**What the task asks:** Beneath this line is the data. Output exactly the lines from the line with "old: rodillo [rojo]" to the line with "first_place: [630, 431, 701, 501]", both ends included, and nothing more.

Object matching data:
========================
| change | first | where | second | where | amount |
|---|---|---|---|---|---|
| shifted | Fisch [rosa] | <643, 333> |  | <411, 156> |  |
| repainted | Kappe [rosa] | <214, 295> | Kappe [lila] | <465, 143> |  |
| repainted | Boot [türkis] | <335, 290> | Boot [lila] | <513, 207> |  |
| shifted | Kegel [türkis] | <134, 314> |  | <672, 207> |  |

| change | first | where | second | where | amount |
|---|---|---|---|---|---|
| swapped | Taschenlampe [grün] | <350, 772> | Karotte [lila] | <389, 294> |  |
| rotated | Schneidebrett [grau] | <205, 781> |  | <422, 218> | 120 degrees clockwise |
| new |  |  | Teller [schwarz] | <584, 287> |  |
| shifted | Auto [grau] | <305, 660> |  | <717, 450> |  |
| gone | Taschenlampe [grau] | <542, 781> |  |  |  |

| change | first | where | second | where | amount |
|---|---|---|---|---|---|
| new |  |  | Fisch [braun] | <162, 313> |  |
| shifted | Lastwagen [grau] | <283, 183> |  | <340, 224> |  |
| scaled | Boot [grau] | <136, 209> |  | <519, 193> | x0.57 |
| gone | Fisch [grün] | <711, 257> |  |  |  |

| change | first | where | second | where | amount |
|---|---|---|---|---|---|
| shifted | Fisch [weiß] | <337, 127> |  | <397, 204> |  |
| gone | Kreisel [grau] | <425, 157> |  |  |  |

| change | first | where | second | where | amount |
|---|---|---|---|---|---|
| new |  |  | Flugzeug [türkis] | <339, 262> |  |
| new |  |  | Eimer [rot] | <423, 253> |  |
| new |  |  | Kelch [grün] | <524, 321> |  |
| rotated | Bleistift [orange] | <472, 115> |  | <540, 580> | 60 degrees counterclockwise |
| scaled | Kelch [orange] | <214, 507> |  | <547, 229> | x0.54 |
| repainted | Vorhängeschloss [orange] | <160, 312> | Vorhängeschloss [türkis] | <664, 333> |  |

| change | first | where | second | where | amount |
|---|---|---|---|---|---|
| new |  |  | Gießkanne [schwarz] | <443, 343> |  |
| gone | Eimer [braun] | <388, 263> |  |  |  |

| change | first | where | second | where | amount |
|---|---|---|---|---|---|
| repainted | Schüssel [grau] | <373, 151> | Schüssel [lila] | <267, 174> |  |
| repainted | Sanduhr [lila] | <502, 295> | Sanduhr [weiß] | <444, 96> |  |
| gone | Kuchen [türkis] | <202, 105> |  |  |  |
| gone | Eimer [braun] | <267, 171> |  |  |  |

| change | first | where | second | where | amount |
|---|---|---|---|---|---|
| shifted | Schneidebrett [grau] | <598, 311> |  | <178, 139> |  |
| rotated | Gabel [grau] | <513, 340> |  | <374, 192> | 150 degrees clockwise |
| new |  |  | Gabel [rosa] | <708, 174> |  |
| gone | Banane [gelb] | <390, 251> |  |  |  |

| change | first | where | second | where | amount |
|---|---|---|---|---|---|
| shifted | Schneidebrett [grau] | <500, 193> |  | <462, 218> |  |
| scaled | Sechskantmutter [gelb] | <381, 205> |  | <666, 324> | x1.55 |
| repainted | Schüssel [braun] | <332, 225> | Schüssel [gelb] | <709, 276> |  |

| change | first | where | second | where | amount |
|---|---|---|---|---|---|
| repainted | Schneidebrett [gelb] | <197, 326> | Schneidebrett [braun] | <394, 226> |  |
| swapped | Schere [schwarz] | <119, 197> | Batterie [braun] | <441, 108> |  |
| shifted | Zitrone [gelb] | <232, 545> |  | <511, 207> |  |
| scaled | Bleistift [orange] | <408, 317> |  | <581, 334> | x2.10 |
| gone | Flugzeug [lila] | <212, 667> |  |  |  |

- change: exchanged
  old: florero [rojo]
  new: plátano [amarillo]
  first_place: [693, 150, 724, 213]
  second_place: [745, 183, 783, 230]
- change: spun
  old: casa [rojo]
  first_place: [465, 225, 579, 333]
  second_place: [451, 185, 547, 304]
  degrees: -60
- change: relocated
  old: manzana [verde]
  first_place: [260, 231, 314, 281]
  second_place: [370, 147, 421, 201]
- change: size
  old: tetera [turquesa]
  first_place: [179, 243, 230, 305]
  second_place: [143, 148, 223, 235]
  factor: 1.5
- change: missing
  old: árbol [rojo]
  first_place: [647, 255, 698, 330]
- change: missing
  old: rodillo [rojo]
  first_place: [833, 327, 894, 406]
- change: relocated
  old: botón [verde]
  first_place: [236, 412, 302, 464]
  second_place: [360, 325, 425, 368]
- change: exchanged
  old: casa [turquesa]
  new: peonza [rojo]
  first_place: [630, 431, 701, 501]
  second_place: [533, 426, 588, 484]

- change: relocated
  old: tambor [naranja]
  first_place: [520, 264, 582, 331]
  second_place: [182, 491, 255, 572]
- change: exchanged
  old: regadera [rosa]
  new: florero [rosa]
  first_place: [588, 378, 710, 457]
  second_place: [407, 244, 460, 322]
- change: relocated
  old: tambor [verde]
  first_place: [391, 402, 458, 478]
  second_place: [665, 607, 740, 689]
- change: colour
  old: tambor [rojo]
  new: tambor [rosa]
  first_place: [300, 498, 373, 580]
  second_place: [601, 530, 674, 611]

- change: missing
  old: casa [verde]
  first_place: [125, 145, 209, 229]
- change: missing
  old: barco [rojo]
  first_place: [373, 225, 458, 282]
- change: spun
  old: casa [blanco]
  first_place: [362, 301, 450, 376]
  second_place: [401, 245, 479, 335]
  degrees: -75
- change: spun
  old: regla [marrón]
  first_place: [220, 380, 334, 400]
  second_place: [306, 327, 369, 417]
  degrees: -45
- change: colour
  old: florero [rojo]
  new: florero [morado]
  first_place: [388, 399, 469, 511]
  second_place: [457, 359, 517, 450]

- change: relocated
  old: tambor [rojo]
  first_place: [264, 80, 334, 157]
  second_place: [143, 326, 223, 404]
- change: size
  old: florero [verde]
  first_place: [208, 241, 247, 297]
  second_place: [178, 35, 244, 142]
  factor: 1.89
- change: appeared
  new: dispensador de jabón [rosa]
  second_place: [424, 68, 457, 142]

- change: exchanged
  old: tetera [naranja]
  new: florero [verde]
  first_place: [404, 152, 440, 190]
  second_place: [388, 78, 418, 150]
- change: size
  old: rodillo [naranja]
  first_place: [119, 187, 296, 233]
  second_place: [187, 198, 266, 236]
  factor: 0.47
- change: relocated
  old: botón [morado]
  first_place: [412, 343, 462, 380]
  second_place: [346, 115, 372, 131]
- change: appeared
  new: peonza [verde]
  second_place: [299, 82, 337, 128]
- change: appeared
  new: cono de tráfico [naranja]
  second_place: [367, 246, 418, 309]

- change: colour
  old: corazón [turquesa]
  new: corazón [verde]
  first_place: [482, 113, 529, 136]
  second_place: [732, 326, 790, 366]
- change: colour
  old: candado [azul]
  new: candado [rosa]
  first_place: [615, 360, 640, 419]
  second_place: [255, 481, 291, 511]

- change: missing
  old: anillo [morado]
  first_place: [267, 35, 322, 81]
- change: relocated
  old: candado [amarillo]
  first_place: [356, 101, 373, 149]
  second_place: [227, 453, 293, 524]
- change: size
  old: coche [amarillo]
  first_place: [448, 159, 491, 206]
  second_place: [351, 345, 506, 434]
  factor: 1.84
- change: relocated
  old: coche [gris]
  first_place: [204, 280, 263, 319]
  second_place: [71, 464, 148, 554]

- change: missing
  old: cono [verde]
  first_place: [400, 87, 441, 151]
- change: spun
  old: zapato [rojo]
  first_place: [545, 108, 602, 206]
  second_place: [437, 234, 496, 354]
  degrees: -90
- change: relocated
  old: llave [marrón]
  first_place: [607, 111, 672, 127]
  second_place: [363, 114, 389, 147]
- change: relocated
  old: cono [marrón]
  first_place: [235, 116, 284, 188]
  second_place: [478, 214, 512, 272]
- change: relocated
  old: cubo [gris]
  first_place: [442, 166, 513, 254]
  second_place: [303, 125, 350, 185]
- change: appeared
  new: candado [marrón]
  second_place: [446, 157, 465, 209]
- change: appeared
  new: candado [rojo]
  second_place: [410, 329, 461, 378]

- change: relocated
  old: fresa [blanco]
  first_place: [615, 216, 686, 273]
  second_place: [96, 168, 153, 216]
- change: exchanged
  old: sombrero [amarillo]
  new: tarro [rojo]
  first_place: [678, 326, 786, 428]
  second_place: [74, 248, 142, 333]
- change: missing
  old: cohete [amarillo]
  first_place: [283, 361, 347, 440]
========================
**Task output:**
  old: rodillo [rojo]
  first_place: [833, 327, 894, 406]
- change: relocated
  old: botón [verde]
  first_place: [236, 412, 302, 464]
  second_place: [360, 325, 425, 368]
- change: exchanged
  old: casa [turquesa]
  new: peonza [rojo]
  first_place: [630, 431, 701, 501]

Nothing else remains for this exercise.